**AIM OF THE TASK**
Select every line in the items that contains the string "kern" and copy those lines. Case counts.

Source data
......

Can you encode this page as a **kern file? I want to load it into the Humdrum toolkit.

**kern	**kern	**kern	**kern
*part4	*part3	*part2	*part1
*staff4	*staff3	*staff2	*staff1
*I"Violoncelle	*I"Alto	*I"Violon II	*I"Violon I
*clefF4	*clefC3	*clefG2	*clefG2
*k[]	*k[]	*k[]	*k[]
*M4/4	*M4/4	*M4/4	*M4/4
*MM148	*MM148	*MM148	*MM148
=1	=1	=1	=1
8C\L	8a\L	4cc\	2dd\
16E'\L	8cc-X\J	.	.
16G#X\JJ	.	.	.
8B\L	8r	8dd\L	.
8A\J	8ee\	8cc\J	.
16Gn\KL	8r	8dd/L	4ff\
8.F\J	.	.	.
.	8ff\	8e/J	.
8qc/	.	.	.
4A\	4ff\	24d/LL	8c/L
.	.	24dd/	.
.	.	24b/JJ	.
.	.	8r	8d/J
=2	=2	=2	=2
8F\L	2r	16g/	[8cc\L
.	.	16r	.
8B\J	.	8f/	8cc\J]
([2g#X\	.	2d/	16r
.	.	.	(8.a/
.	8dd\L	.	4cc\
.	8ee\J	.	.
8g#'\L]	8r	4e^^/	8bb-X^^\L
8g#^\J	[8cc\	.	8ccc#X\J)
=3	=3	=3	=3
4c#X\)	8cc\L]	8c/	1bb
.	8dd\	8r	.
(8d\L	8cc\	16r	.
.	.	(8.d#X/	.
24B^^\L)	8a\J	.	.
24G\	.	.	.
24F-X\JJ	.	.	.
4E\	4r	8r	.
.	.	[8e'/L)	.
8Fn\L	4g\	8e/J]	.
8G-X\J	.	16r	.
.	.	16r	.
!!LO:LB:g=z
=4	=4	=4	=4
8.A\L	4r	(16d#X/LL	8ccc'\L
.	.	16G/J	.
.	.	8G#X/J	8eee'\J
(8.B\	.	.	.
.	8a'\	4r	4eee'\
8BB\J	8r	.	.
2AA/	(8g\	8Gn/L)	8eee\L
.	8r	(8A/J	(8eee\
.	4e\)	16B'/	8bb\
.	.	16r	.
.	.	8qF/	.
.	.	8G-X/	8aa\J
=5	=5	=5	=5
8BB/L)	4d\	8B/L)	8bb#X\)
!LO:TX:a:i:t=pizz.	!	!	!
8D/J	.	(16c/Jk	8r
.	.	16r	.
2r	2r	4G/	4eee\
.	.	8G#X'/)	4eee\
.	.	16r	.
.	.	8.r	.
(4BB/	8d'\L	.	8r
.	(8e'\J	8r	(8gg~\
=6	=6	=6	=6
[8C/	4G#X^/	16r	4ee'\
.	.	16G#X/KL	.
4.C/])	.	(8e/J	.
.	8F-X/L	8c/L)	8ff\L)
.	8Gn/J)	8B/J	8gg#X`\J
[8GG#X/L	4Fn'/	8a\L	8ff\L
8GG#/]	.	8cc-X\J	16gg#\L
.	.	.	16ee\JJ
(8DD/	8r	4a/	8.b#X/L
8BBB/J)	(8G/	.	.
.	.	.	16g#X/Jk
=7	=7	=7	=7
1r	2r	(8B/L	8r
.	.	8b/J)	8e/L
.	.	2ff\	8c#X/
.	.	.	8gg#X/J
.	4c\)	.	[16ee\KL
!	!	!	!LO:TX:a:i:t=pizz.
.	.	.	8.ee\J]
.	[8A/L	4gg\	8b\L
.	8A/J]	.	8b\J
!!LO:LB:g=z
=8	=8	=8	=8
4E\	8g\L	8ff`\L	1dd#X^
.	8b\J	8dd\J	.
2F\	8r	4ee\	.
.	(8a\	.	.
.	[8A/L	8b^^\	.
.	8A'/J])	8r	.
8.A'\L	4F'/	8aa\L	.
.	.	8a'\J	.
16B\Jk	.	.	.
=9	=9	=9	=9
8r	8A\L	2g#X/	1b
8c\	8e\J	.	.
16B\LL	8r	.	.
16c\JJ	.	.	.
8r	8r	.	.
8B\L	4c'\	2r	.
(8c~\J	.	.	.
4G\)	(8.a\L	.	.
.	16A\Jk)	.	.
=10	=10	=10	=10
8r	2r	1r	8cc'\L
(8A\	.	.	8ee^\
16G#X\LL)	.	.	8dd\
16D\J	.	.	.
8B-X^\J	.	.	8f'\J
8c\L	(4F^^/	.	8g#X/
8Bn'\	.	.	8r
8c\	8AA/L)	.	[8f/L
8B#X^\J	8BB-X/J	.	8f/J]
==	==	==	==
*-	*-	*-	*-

......

**TASK ANSWER**
Can you encode this page as a **kern file? I want to load it into the Humdrum toolkit.
**kern	**kern	**kern	**kern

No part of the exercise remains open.